### Source material:
------------------------------------------------------------------------

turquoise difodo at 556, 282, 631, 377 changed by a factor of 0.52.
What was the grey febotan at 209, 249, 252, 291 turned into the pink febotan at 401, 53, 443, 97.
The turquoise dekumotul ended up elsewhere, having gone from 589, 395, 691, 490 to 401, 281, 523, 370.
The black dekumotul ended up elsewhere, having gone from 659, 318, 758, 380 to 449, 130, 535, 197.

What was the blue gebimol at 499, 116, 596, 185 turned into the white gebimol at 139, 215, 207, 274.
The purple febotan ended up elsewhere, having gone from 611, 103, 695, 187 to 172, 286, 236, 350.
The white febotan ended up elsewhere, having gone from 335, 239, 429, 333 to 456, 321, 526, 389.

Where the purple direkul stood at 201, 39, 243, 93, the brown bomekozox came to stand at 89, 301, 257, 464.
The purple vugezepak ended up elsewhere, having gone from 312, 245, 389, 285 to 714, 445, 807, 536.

------------------------------------------------------------------------

### Exercise brief:
Exactly the lines from the one containing "Where the purple" to the final line of the data, both included, should be printed, and nothing more.

### Worked solution:
Where the purple direkul stood at 201, 39, 243, 93, the brown bomekozox came to stand at 89, 301, 257, 464.
The purple vugezepak ended up elsewhere, having gone from 312, 245, 389, 285 to 714, 445, 807, 536.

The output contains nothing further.